> _Data to examine_:
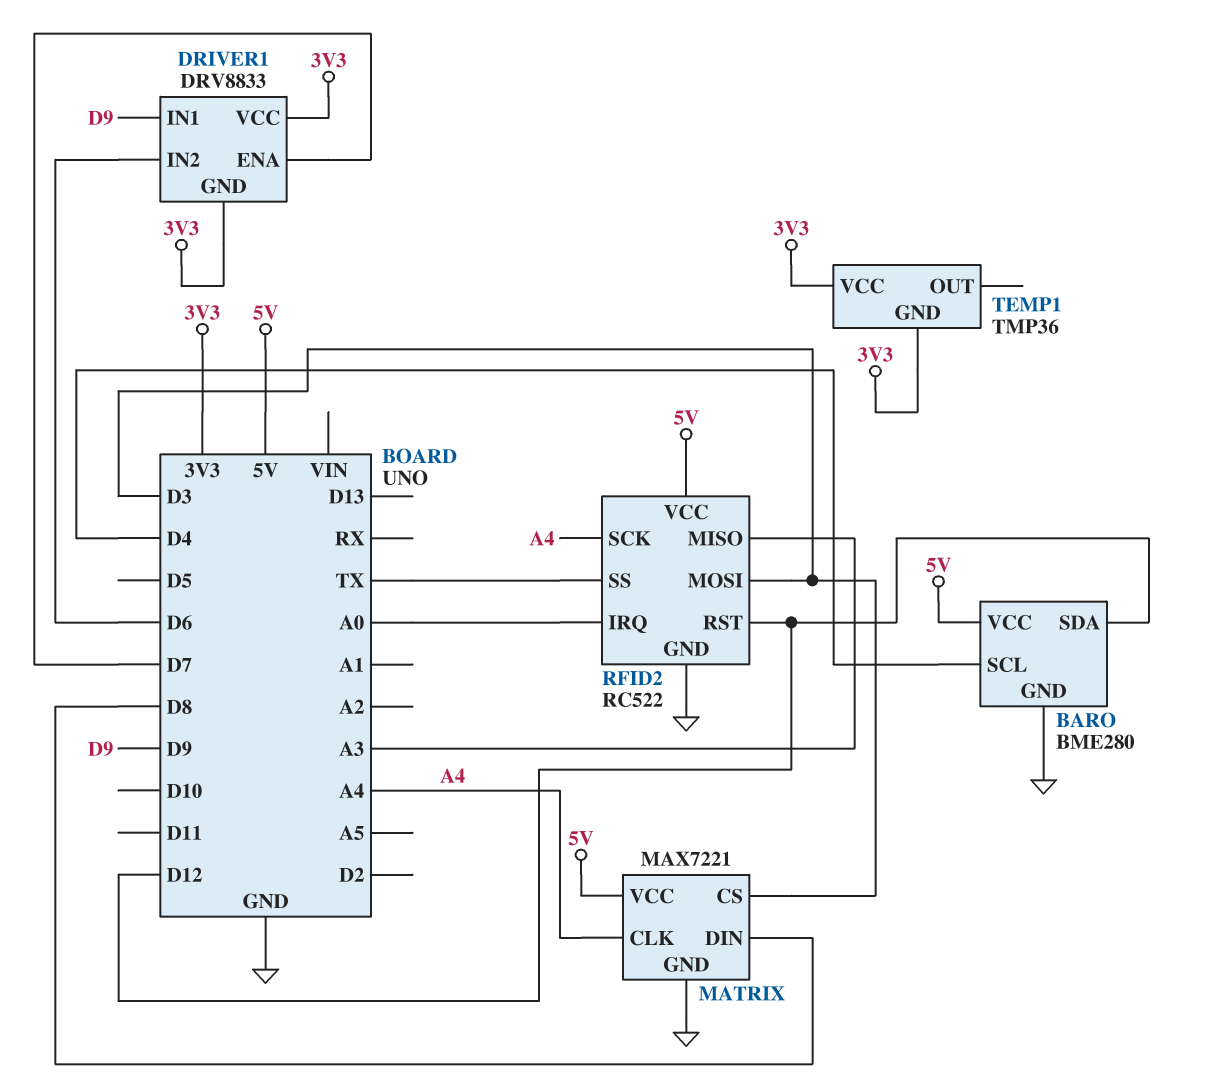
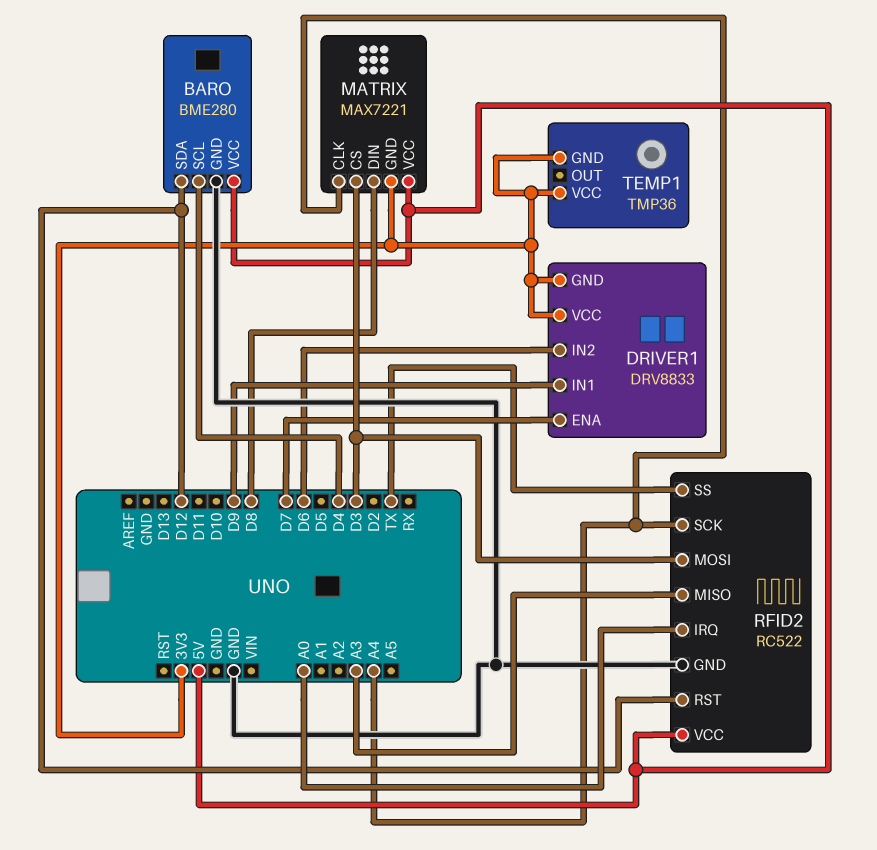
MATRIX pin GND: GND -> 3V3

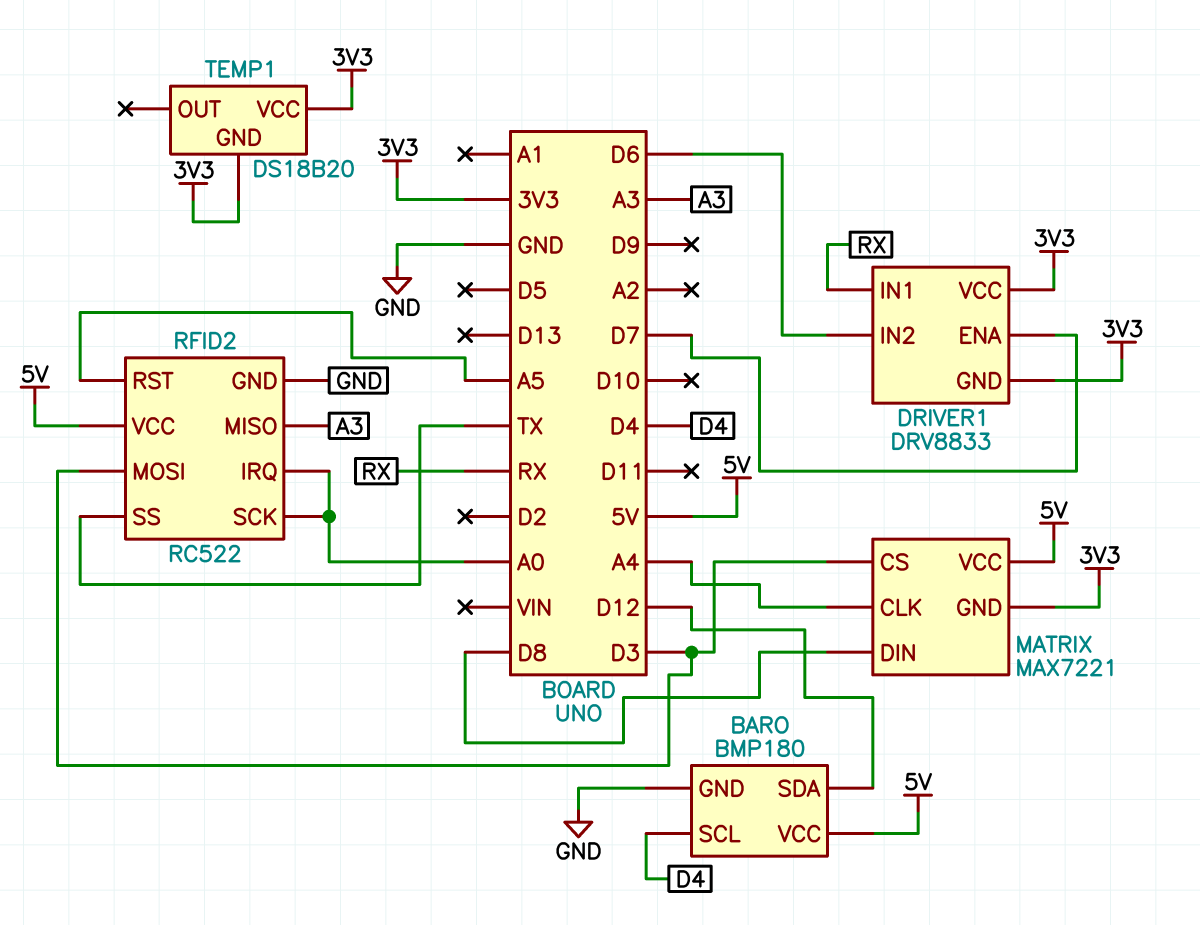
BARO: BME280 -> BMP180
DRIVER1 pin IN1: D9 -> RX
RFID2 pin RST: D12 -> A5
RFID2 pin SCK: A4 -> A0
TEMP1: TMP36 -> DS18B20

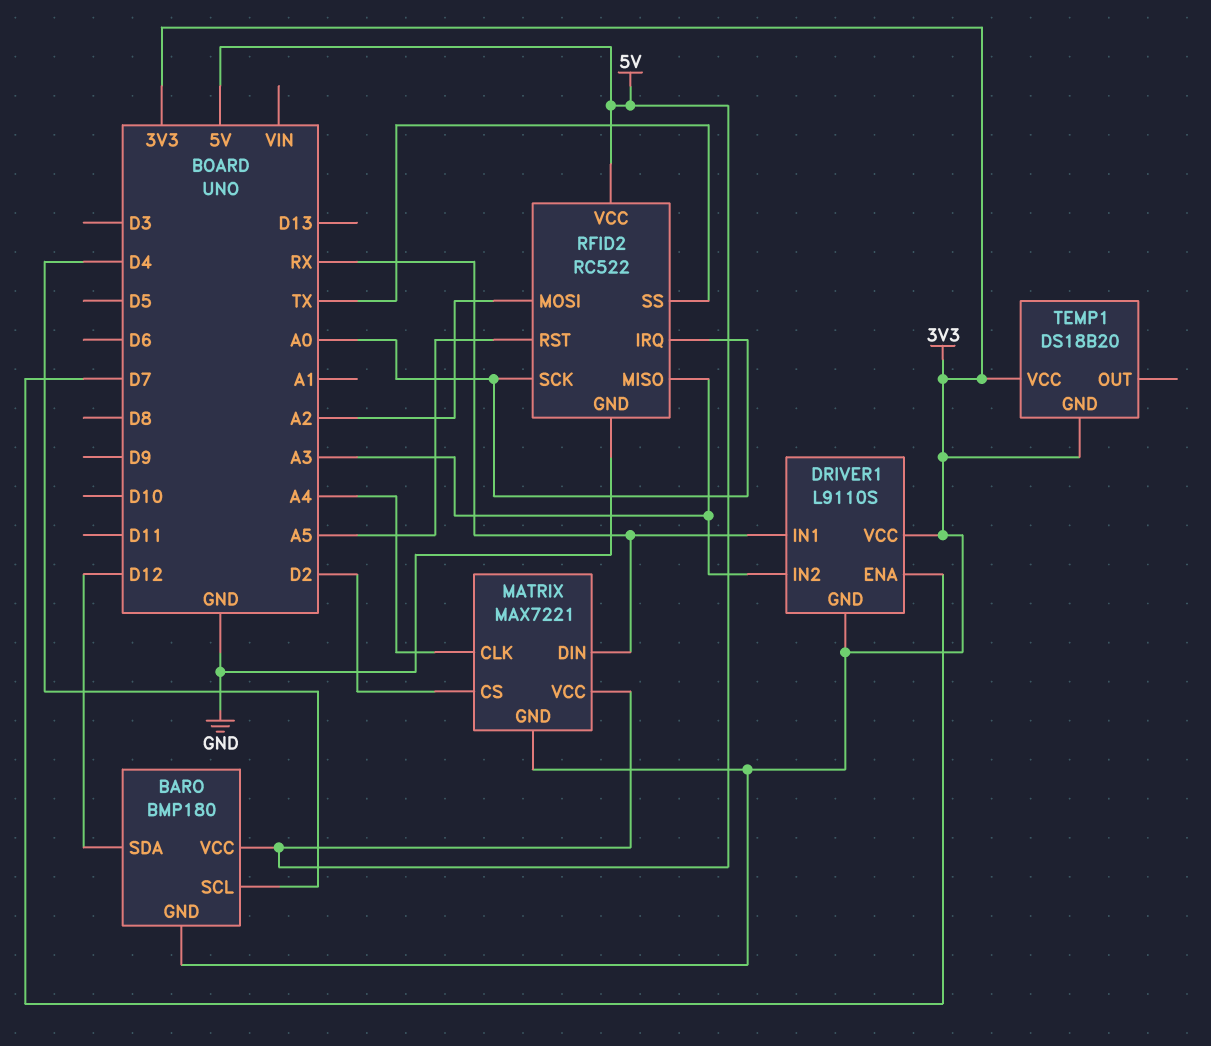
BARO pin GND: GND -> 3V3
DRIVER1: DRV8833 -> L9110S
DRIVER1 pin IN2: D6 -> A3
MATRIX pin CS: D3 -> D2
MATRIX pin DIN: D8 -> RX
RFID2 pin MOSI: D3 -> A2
--
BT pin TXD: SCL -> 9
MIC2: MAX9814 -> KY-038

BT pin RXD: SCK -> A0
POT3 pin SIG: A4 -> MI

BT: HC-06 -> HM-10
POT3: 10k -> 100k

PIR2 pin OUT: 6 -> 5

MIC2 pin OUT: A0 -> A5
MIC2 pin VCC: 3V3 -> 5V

> _What this task involves_:
In the material above, each line with the word "MATRIX" should be copied.

> _Exercise response_:
MATRIX pin GND: GND -> 3V3
MATRIX pin CS: D3 -> D2
MATRIX pin DIN: D8 -> RX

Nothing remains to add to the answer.